TASK OBJECTIVE: Take from the listing each line that has the string "none".

--- DATASET RECORDS Enclosed Below ---

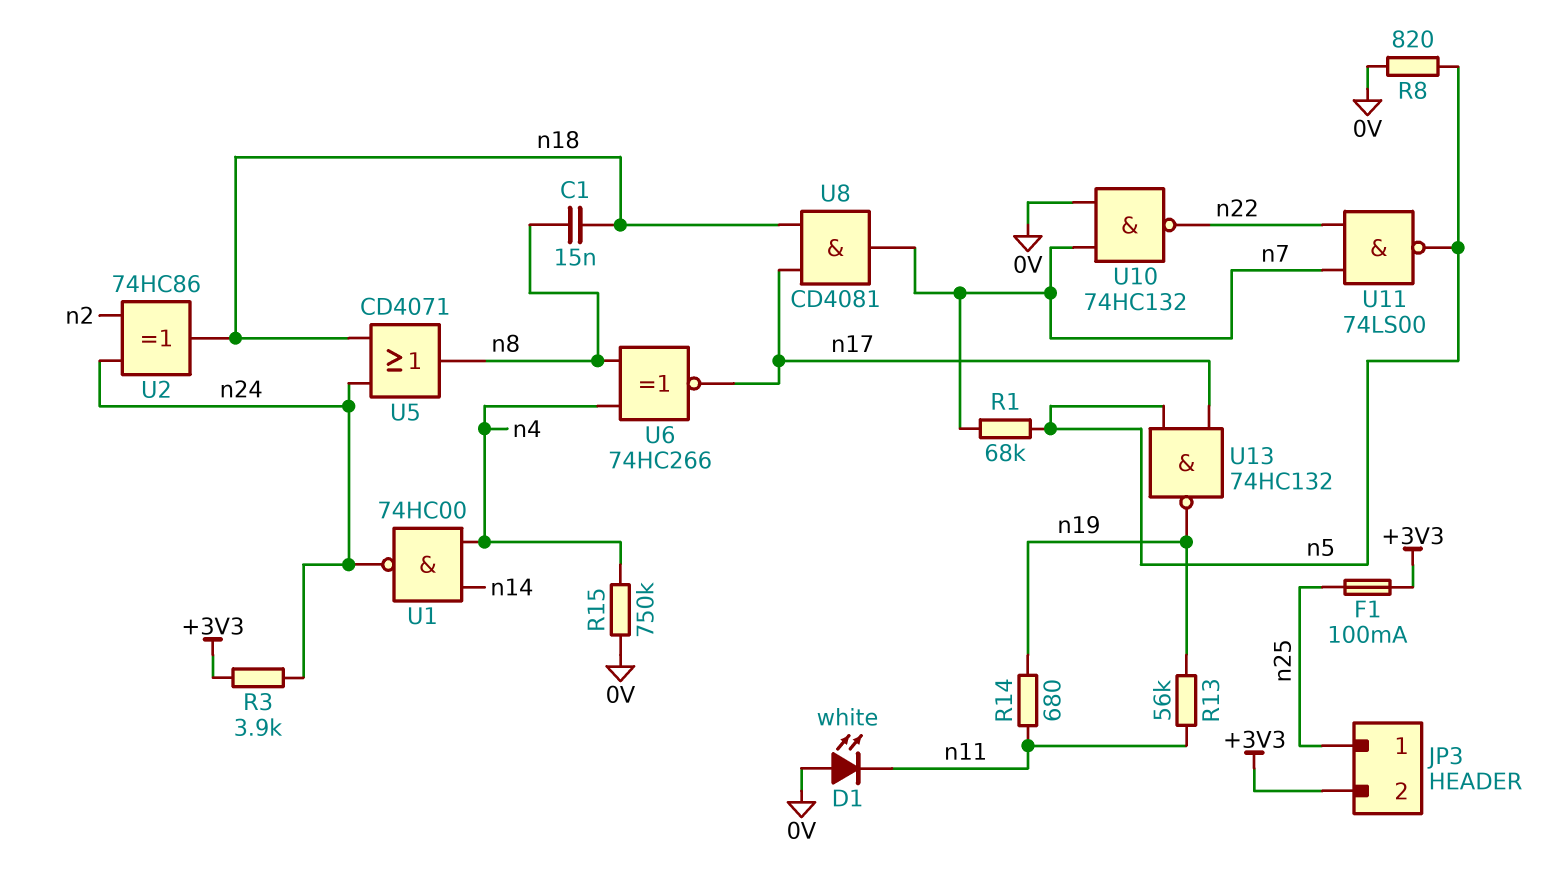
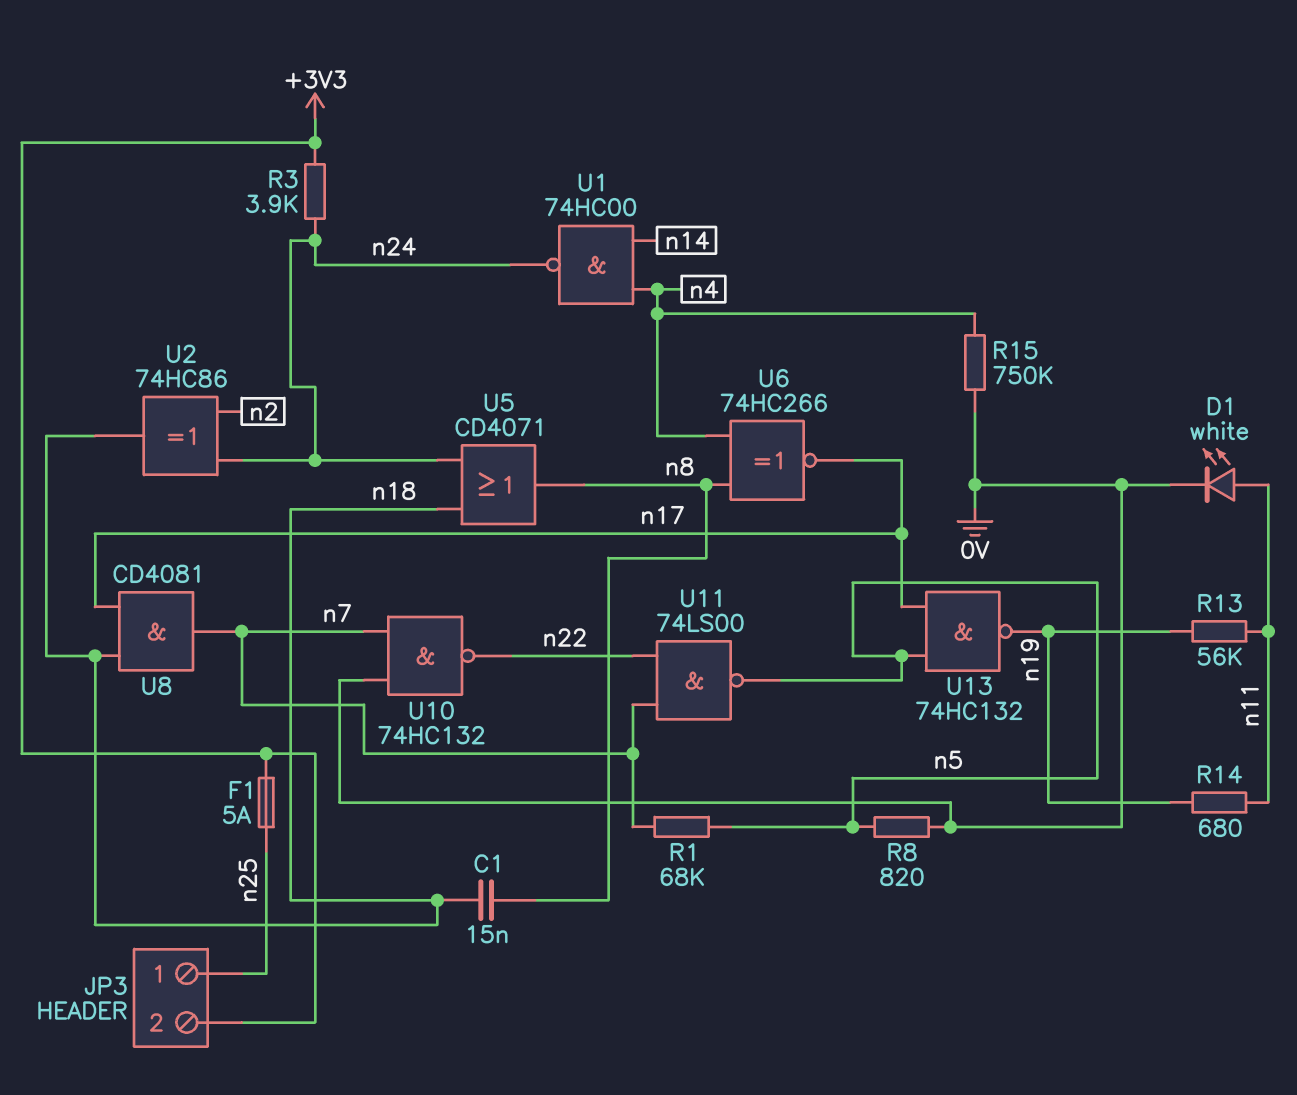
D1: LED white (A 0V, K n11) -> LED white (A n11, K 0V)
F1: 100mA (+3V3, n25) -> 5A (+3V3, n25)

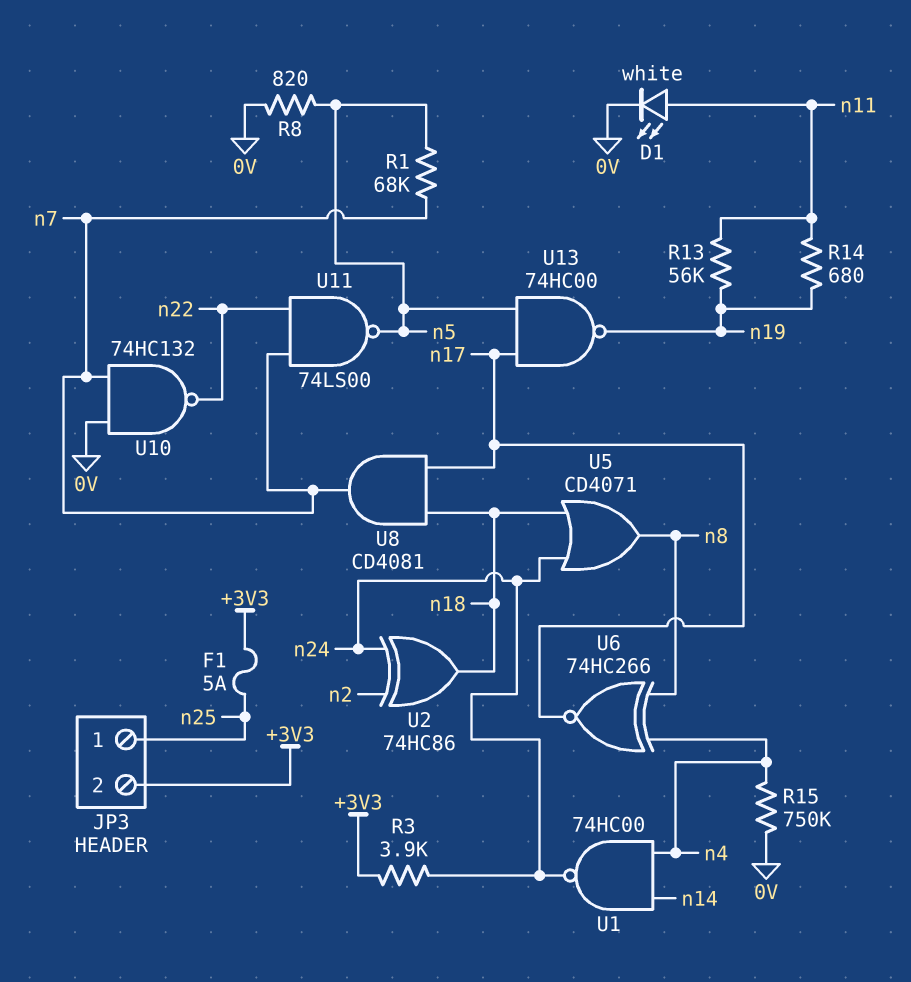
C1: 15nF (n8, n18) -> none
U13: NAND 74HC132 (in n5, in n17, out n19) -> NAND 74HC00 (in n5, in n17, out n19)

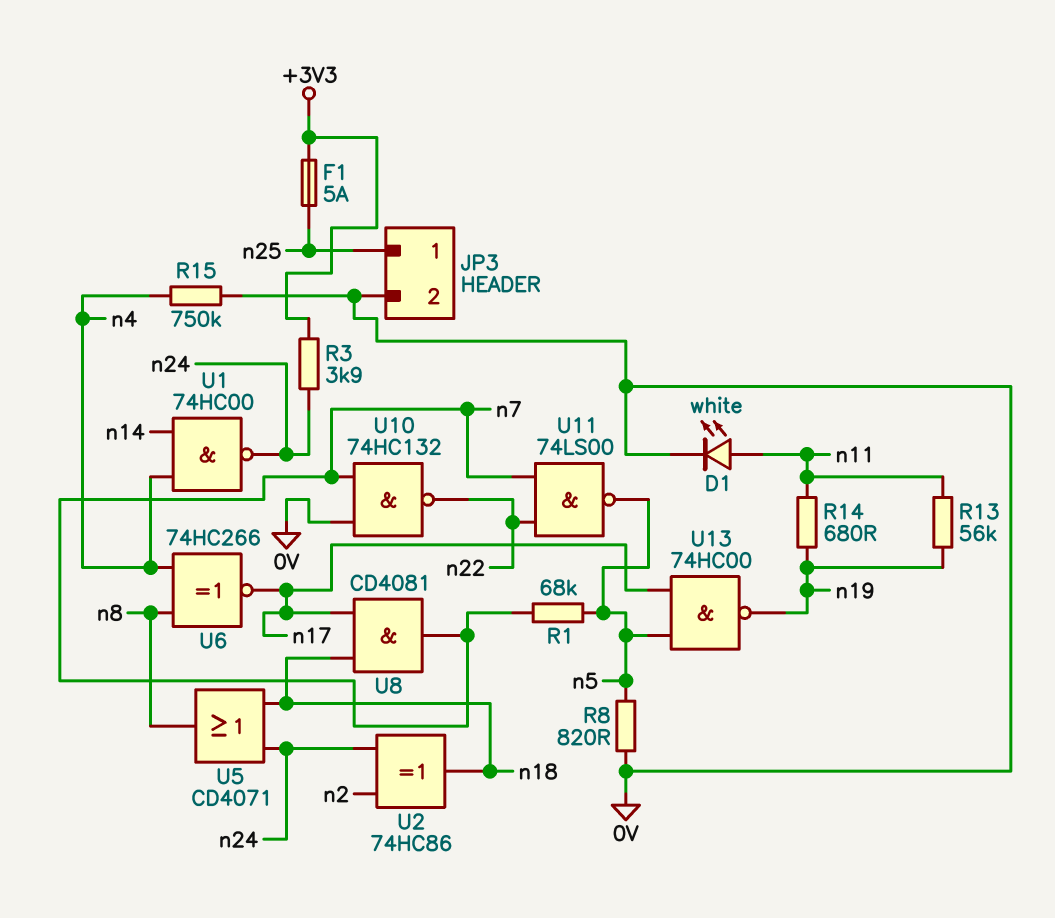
JP3 pin 2: +3V3 -> 0V

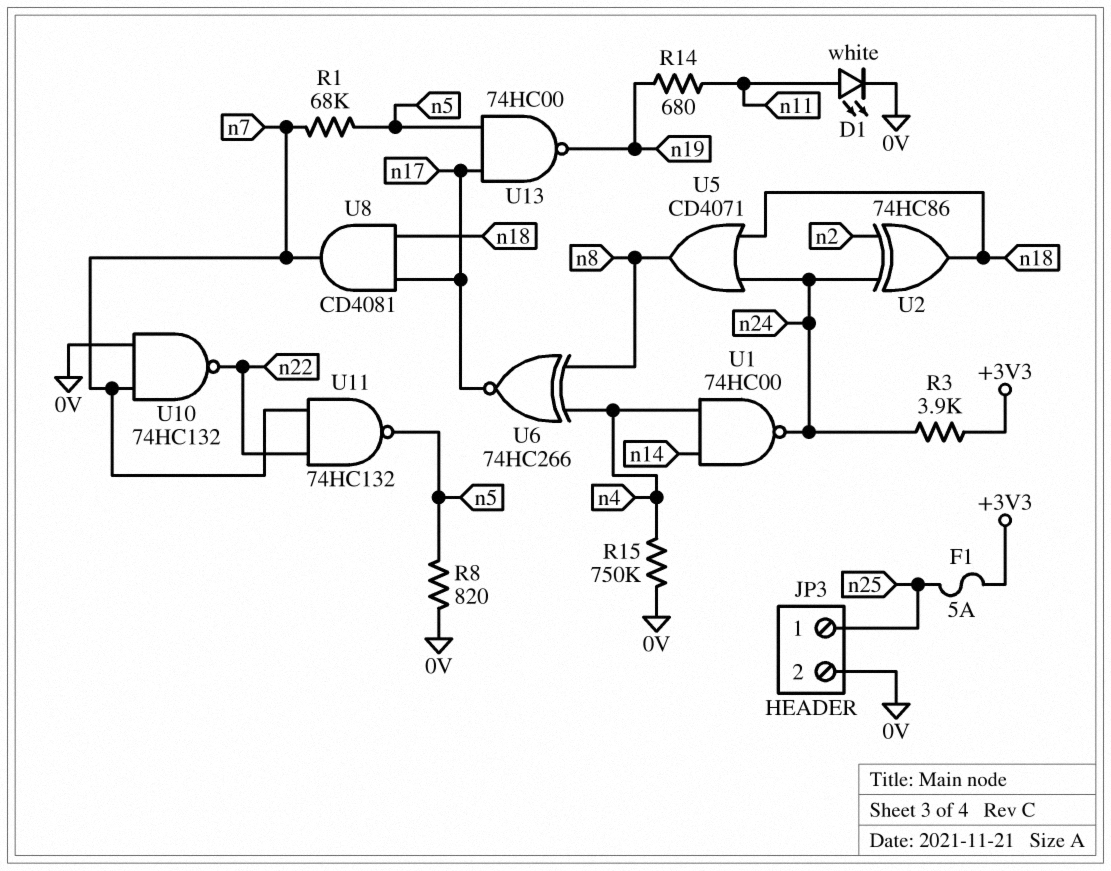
R13: 56k (n11, n19) -> none
U11: NAND 74LS00 (in n7, in n22, out n5) -> NAND 74HC132 (in n7, in n22, out n5)

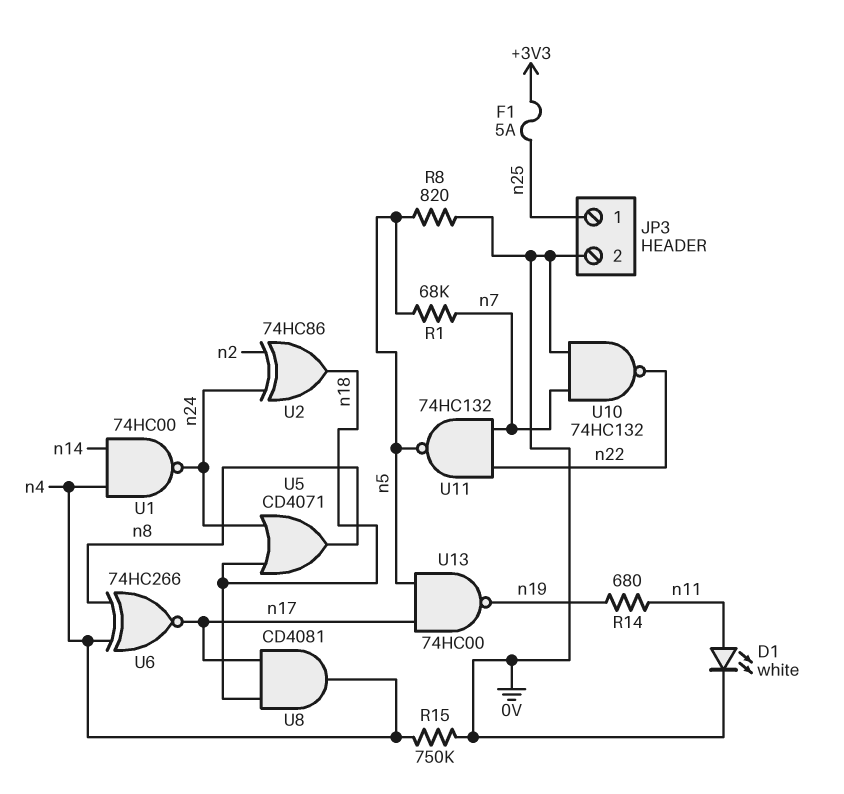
R3: 3.9k (+3V3, n24) -> none
U8: AND CD4081 (in n17, in n18, out n7) -> AND CD4081 (in n17, in n18, out n4)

--- End of Enclosed DATASET RECORDS ---

ANSWER TO THE PROBLEM:
C1: 15nF (n8, n18) -> none
R13: 56k (n11, n19) -> none
R3: 3.9k (+3V3, n24) -> none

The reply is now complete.